[[ RECORDED INFORMATION, beginning ]]

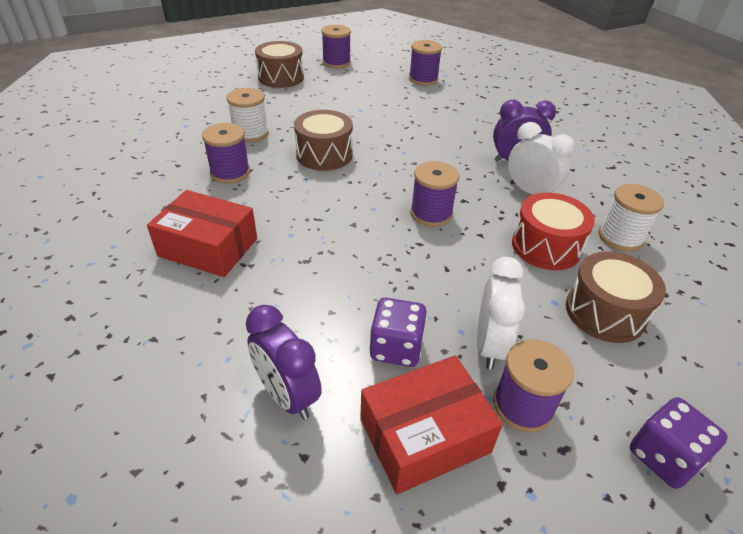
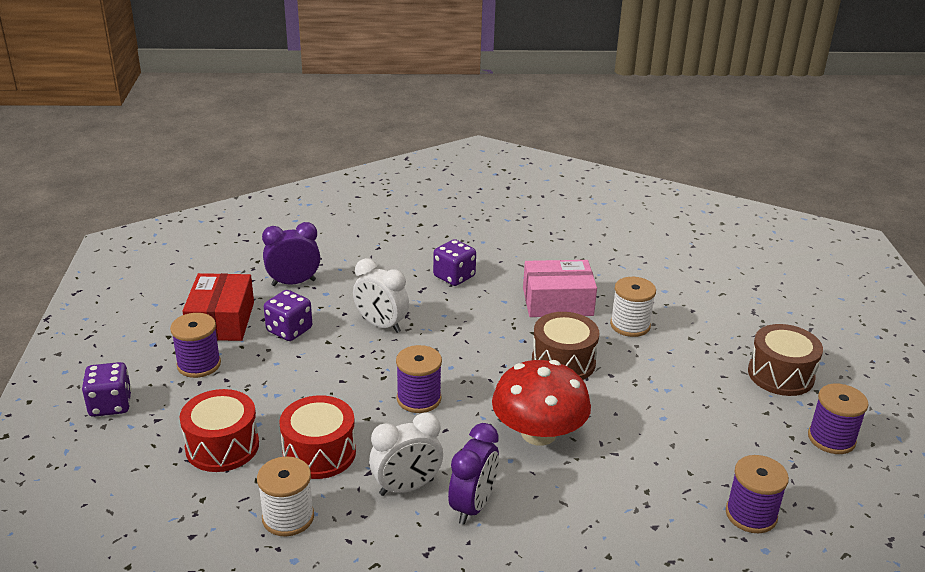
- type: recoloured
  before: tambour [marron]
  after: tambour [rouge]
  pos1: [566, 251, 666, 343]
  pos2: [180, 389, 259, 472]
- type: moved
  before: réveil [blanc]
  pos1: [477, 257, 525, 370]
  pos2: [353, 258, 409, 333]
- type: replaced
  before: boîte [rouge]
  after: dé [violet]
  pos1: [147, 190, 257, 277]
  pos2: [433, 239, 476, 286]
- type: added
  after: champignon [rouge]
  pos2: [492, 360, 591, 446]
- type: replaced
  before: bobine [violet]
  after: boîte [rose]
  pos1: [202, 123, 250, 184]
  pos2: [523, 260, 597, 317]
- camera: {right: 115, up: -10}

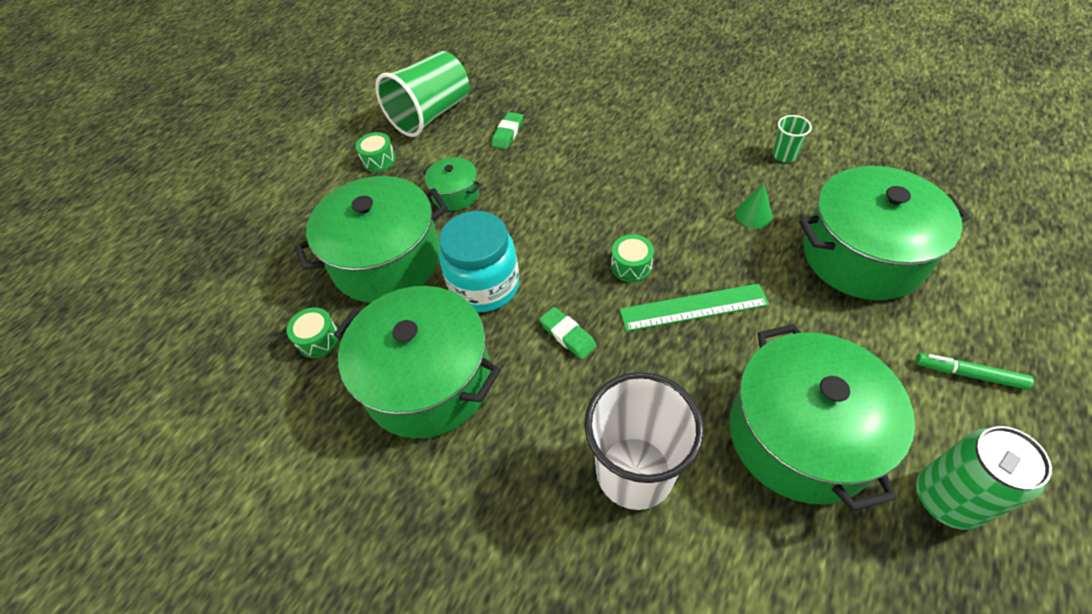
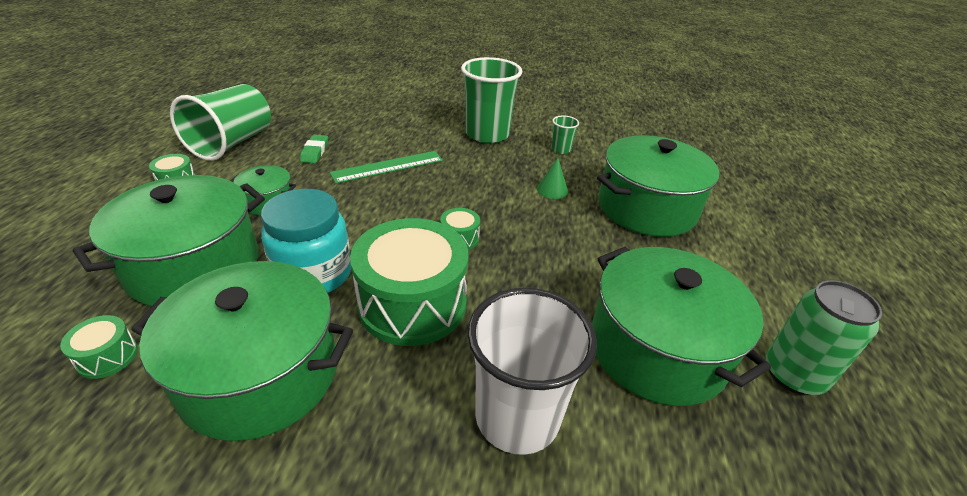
- type: moved
  before: règle [vert]
  pos1: [619, 283, 769, 332]
  pos2: [330, 151, 443, 183]
- type: replaced
  before: gomme [vert]
  after: tambour [vert]
  pos1: [539, 307, 597, 359]
  pos2: [350, 218, 469, 346]
- type: added
  after: gobelet [vert]
  pos2: [461, 57, 522, 143]
- type: removed
  before: feutre [vert]
  pos1: [916, 353, 1034, 390]
- camera: {right: -25, up: -15}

[[ RECORDED INFORMATION, end ]]

- PROBLEM DETAILS:
No pictures belong in the copy; output every record exactly.

- EXERCISE SOLUTION:
- type: recoloured
  before: tambour [marron]
  after: tambour [rouge]
  pos1: [566, 251, 666, 343]
  pos2: [180, 389, 259, 472]
- type: moved
  before: réveil [blanc]
  pos1: [477, 257, 525, 370]
  pos2: [353, 258, 409, 333]
- type: replaced
  before: boîte [rouge]
  after: dé [violet]
  pos1: [147, 190, 257, 277]
  pos2: [433, 239, 476, 286]
- type: added
  after: champignon [rouge]
  pos2: [492, 360, 591, 446]
- type: replaced
  before: bobine [violet]
  after: boîte [rose]
  pos1: [202, 123, 250, 184]
  pos2: [523, 260, 597, 317]
- camera: {right: 115, up: -10}

- type: moved
  before: règle [vert]
  pos1: [619, 283, 769, 332]
  pos2: [330, 151, 443, 183]
- type: replaced
  before: gomme [vert]
  after: tambour [vert]
  pos1: [539, 307, 597, 359]
  pos2: [350, 218, 469, 346]
- type: added
  after: gobelet [vert]
  pos2: [461, 57, 522, 143]
- type: removed
  before: feutre [vert]
  pos1: [916, 353, 1034, 390]
- camera: {right: -25, up: -15}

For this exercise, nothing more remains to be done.